Dataset excerpts –
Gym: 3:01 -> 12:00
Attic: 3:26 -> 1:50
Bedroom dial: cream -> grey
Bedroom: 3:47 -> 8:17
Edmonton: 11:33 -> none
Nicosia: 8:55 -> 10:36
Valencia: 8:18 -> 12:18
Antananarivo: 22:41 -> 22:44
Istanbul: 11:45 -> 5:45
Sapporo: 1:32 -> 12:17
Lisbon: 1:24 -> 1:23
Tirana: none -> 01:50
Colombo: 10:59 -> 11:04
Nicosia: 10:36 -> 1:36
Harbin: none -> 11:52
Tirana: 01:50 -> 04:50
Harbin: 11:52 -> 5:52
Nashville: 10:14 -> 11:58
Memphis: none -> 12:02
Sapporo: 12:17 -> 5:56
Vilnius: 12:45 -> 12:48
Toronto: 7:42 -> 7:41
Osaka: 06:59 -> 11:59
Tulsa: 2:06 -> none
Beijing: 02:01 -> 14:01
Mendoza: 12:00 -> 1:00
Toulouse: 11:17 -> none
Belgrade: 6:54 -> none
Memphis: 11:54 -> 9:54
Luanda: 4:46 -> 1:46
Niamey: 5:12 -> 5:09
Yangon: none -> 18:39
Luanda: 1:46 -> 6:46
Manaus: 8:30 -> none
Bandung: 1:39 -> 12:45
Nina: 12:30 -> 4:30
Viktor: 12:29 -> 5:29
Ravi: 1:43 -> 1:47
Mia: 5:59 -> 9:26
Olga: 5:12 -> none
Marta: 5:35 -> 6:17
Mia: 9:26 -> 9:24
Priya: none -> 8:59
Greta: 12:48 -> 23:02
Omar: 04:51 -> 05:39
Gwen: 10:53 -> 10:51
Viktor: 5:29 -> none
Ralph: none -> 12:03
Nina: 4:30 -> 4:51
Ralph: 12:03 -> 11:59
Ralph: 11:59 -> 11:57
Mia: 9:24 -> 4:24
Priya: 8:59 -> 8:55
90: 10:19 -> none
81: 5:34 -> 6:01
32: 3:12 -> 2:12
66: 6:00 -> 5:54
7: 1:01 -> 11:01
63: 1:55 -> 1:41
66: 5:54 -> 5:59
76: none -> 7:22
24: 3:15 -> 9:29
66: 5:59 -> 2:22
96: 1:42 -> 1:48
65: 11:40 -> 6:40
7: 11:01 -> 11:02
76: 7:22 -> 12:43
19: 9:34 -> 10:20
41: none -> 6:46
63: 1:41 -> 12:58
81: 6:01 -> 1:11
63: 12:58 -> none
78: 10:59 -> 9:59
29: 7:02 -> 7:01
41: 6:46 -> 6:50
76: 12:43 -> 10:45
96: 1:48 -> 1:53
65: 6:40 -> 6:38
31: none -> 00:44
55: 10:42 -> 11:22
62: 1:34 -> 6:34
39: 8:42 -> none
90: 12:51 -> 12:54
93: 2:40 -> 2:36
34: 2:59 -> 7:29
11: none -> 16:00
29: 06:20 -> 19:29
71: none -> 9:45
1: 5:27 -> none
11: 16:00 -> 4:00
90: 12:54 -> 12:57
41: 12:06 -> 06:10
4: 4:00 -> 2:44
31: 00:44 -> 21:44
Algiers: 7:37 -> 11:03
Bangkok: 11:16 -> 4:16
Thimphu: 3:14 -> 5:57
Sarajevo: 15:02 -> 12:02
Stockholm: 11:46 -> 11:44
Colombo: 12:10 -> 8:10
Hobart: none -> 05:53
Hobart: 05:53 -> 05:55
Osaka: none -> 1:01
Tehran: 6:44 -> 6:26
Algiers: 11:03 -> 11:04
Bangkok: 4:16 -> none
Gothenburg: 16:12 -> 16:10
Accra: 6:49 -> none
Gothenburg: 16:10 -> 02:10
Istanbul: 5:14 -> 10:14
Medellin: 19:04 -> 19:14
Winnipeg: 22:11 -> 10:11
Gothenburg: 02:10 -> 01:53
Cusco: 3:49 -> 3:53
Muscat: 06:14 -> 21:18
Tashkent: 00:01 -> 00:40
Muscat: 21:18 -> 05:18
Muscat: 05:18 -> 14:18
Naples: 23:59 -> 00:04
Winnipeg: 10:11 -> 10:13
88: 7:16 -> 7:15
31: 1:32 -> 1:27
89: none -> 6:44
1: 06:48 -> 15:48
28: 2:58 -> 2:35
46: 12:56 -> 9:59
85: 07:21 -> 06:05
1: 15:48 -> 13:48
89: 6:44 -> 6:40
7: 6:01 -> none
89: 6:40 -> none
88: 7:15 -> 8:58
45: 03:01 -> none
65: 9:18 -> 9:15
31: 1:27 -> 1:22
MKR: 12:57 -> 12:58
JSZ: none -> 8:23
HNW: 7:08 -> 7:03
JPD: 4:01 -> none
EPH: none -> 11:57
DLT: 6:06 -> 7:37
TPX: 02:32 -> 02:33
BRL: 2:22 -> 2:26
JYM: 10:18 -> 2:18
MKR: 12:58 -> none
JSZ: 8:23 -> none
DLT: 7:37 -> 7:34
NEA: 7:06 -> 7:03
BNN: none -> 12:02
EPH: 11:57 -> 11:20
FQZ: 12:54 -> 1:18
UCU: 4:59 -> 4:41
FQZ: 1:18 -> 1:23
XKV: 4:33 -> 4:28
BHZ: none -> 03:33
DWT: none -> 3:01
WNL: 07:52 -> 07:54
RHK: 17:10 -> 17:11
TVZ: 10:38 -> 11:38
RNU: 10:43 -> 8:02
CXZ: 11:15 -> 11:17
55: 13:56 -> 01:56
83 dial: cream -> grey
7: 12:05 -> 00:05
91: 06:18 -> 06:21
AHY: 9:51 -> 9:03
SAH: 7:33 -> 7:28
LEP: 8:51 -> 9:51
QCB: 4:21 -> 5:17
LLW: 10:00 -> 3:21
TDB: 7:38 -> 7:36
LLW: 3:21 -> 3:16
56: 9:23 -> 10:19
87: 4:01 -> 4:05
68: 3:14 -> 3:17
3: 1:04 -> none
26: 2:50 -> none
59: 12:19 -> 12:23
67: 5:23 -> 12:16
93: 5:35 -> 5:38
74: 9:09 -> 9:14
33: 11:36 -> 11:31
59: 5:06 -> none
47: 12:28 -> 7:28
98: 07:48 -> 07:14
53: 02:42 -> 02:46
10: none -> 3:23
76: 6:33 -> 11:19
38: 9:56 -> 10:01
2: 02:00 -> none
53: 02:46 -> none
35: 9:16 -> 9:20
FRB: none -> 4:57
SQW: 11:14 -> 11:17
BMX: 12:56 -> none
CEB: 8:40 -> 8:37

What is required –
Render the lines from the first one up to and including the line containing "Marta: 5:35 -> 6:17" as a Markdown table with two columns, Row and Line, where Row holds each line's number and Line holds its text. Leave out any blank lines.

Solution to the problem –
| Row | Line |
|---|---|
| 1 | Gym: 3:01 -> 12:00 |
| 2 | Attic: 3:26 -> 1:50 |
| 3 | Bedroom dial: cream -> grey |
| 4 | Bedroom: 3:47 -> 8:17 |
| 5 | Edmonton: 11:33 -> none |
| 6 | Nicosia: 8:55 -> 10:36 |
| 7 | Valencia: 8:18 -> 12:18 |
| 8 | Antananarivo: 22:41 -> 22:44 |
| 9 | Istanbul: 11:45 -> 5:45 |
| 10 | Sapporo: 1:32 -> 12:17 |
| 11 | Lisbon: 1:24 -> 1:23 |
| 12 | Tirana: none -> 01:50 |
| 13 | Colombo: 10:59 -> 11:04 |
| 14 | Nicosia: 10:36 -> 1:36 |
| 15 | Harbin: none -> 11:52 |
| 16 | Tirana: 01:50 -> 04:50 |
| 17 | Harbin: 11:52 -> 5:52 |
| 18 | Nashville: 10:14 -> 11:58 |
| 19 | Memphis: none -> 12:02 |
| 20 | Sapporo: 12:17 -> 5:56 |
| 21 | Vilnius: 12:45 -> 12:48 |
| 22 | Toronto: 7:42 -> 7:41 |
| 23 | Osaka: 06:59 -> 11:59 |
| 24 | Tulsa: 2:06 -> none |
| 25 | Beijing: 02:01 -> 14:01 |
| 26 | Mendoza: 12:00 -> 1:00 |
| 27 | Toulouse: 11:17 -> none |
| 28 | Belgrade: 6:54 -> none |
| 29 | Memphis: 11:54 -> 9:54 |
| 30 | Luanda: 4:46 -> 1:46 |
| 31 | Niamey: 5:12 -> 5:09 |
| 32 | Yangon: none -> 18:39 |
| 33 | Luanda: 1:46 -> 6:46 |
| 34 | Manaus: 8:30 -> none |
| 35 | Bandung: 1:39 -> 12:45 |
| 36 | Nina: 12:30 -> 4:30 |
| 37 | Viktor: 12:29 -> 5:29 |
| 38 | Ravi: 1:43 -> 1:47 |
| 39 | Mia: 5:59 -> 9:26 |
| 40 | Olga: 5:12 -> none |
| 41 | Marta: 5:35 -> 6:17 |